THE PROBLEM: Write the listing below out again in full, dropping its pictures.

>>>

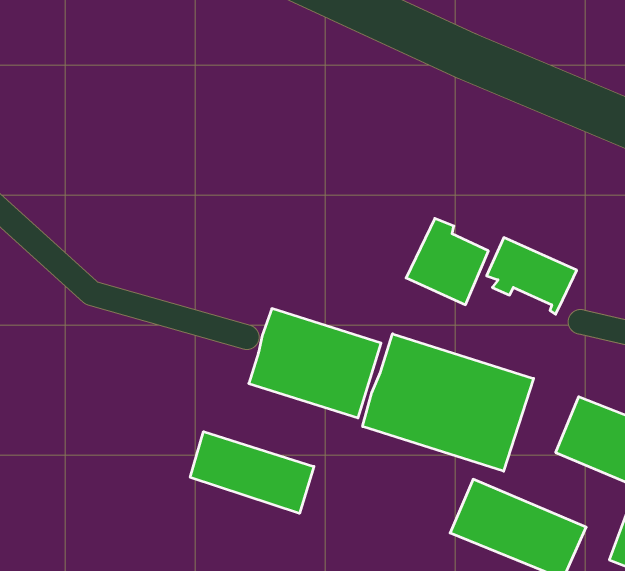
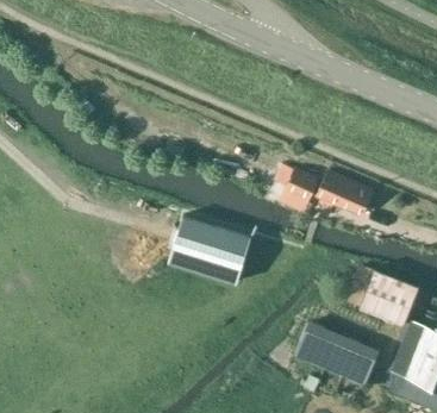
building: [363,334,534,471] -> none
building: [190,432,314,513] -> none

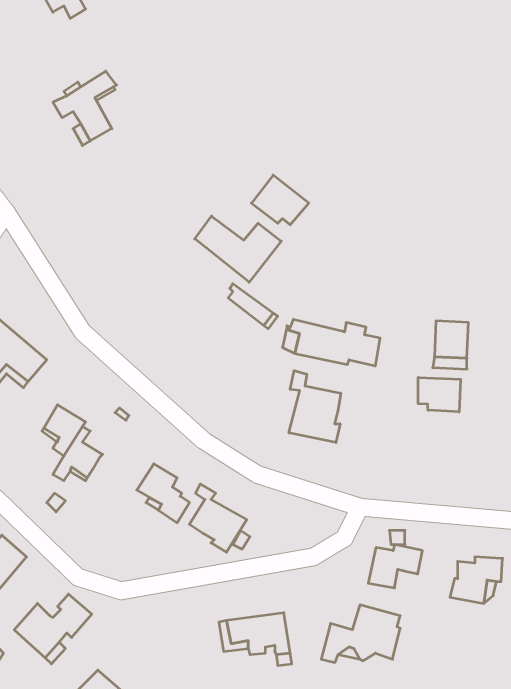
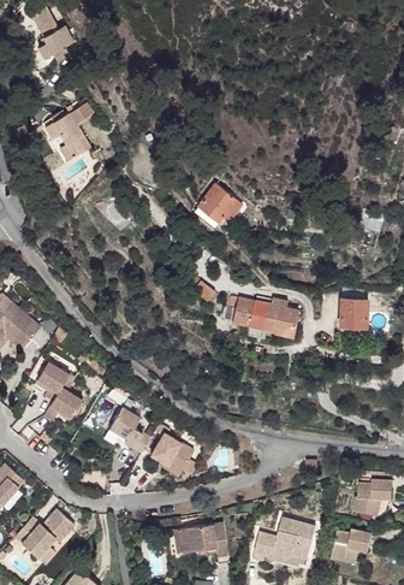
building: [195,216,281,282] -> none
building: [289,371,341,443] -> none
building: [418,377,461,412] -> none
building: [368,544,422,588] -> [331,528,373,562]

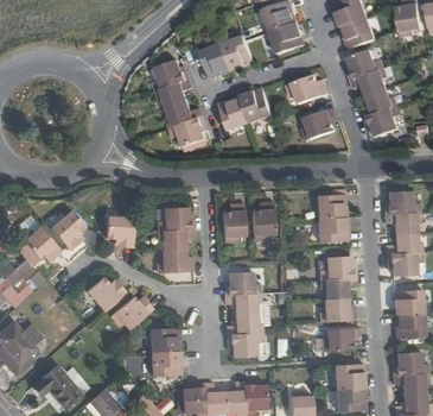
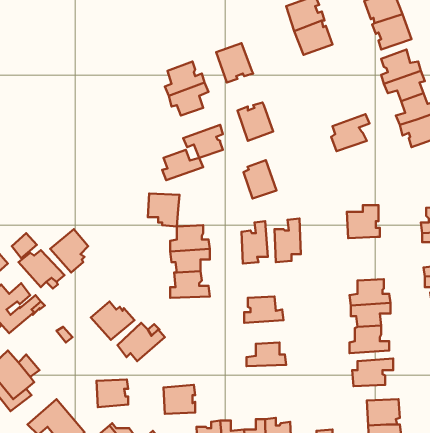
building: [222,36,254,69] -> none
building: [286,74,329,103] -> none
building: [242,88,272,122] -> [243,160,276,198]
building: [166,101,203,128] -> [162,150,203,180]
building: [106,218,134,247] -> [148,193,179,226]
building: [318,218,348,241] -> none
building: [224,292,260,314] -> none
building: [151,328,179,353] -> [97,379,128,407]
building: [227,333,262,357] -> none

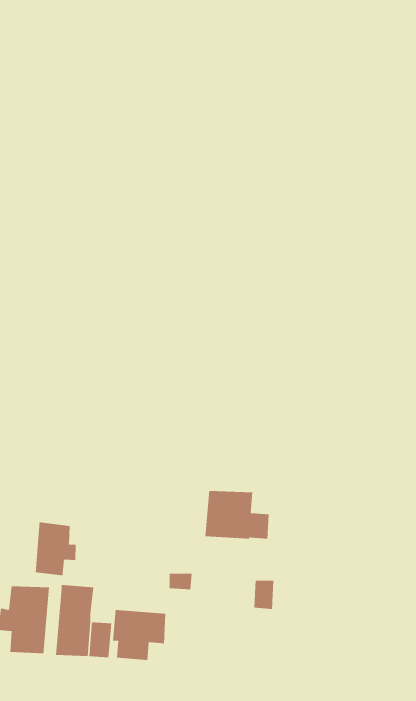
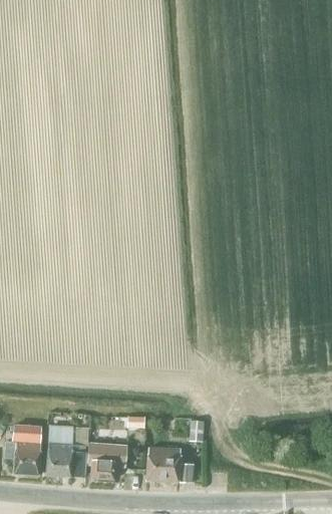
building: [205,491,270,539] -> [144,447,192,482]
building: [35,522,76,576] -> none

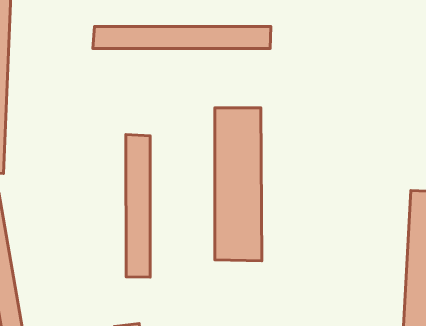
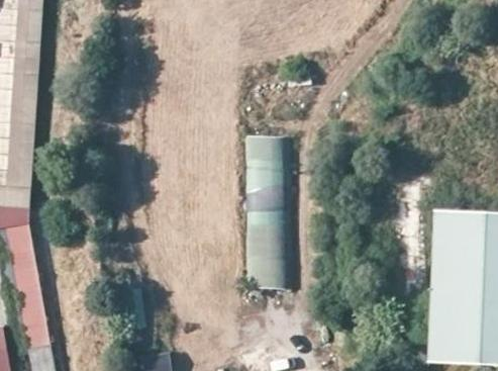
building: [93,26,271,49] -> none
building: [126,135,150,277] -> none

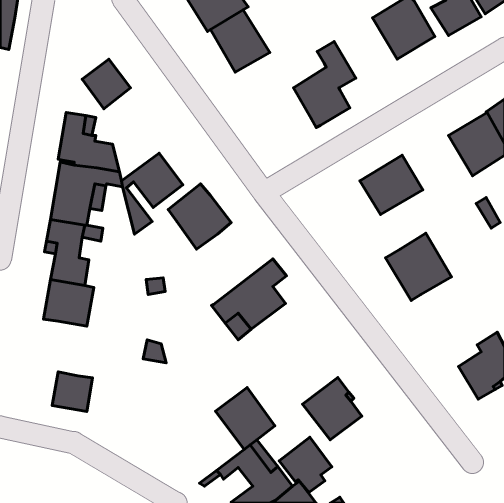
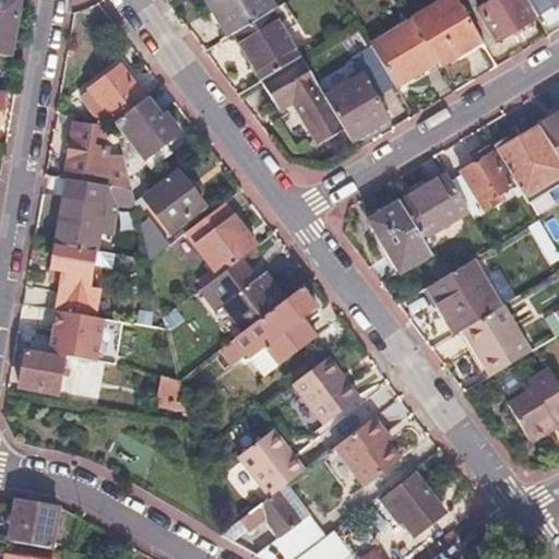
building: none -> [370,21,436,86]
building: none -> [261,56,345,145]
building: none -> [116,97,179,158]
building: none -> [460,151,515,210]
building: none -> [367,200,429,270]
building: none -> [193,259,302,336]
building: none -> [466,304,531,374]
building: none -> [294,356,359,424]
building: [52,372,93,411] -> [21,348,66,392]
building: [279,437,332,493] -> [382,474,440,535]
building: none -> [9,496,58,546]

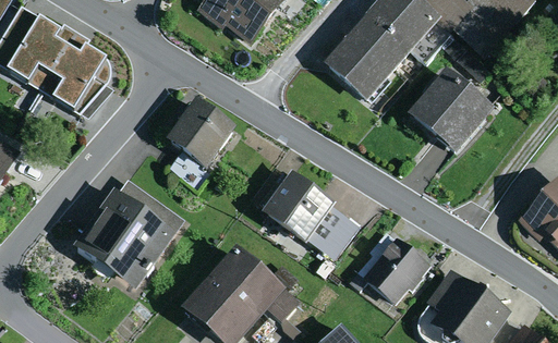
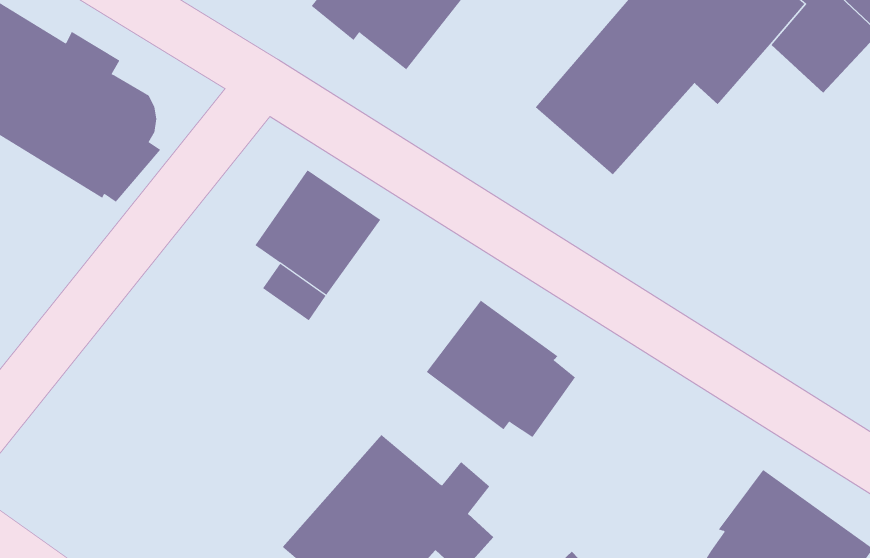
building: [405,69,495,157] -> none
building: [72,177,184,293] -> none
building: [349,228,430,305] -> none

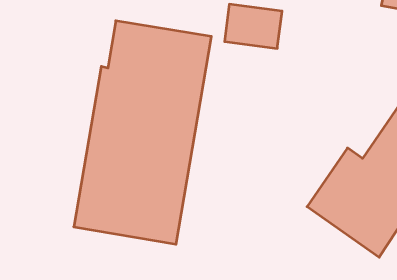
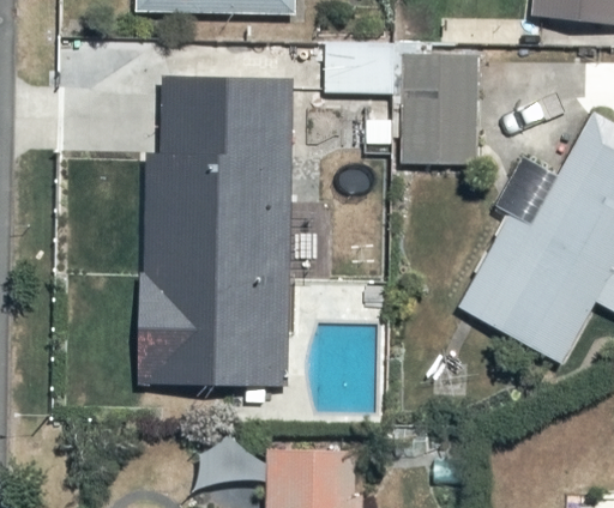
building: none -> [401,55,477,162]

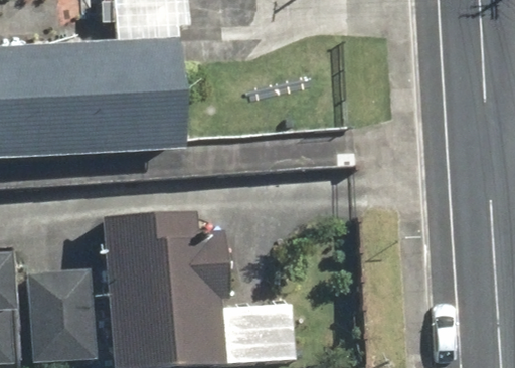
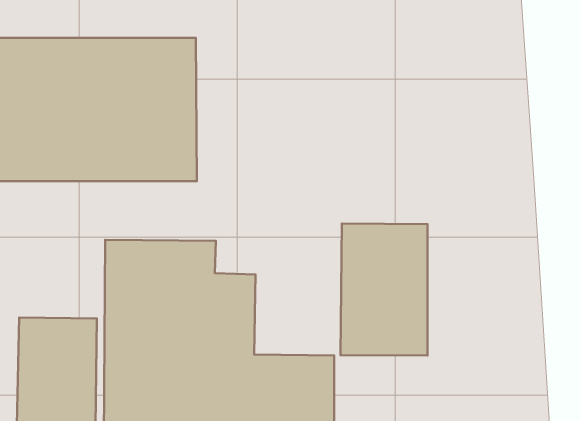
building: none -> [340,224,428,356]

<<<

FINAL ANSWER:
building: [363,334,534,471] -> none
building: [190,432,314,513] -> none

building: [195,216,281,282] -> none
building: [289,371,341,443] -> none
building: [418,377,461,412] -> none
building: [368,544,422,588] -> [331,528,373,562]

building: [222,36,254,69] -> none
building: [286,74,329,103] -> none
building: [242,88,272,122] -> [243,160,276,198]
building: [166,101,203,128] -> [162,150,203,180]
building: [106,218,134,247] -> [148,193,179,226]
building: [318,218,348,241] -> none
building: [224,292,260,314] -> none
building: [151,328,179,353] -> [97,379,128,407]
building: [227,333,262,357] -> none

building: [205,491,270,539] -> [144,447,192,482]
building: [35,522,76,576] -> none

building: [93,26,271,49] -> none
building: [126,135,150,277] -> none

building: none -> [370,21,436,86]
building: none -> [261,56,345,145]
building: none -> [116,97,179,158]
building: none -> [460,151,515,210]
building: none -> [367,200,429,270]
building: none -> [193,259,302,336]
building: none -> [466,304,531,374]
building: none -> [294,356,359,424]
building: [52,372,93,411] -> [21,348,66,392]
building: [279,437,332,493] -> [382,474,440,535]
building: none -> [9,496,58,546]

building: [405,69,495,157] -> none
building: [72,177,184,293] -> none
building: [349,228,430,305] -> none

building: none -> [401,55,477,162]

building: none -> [340,224,428,356]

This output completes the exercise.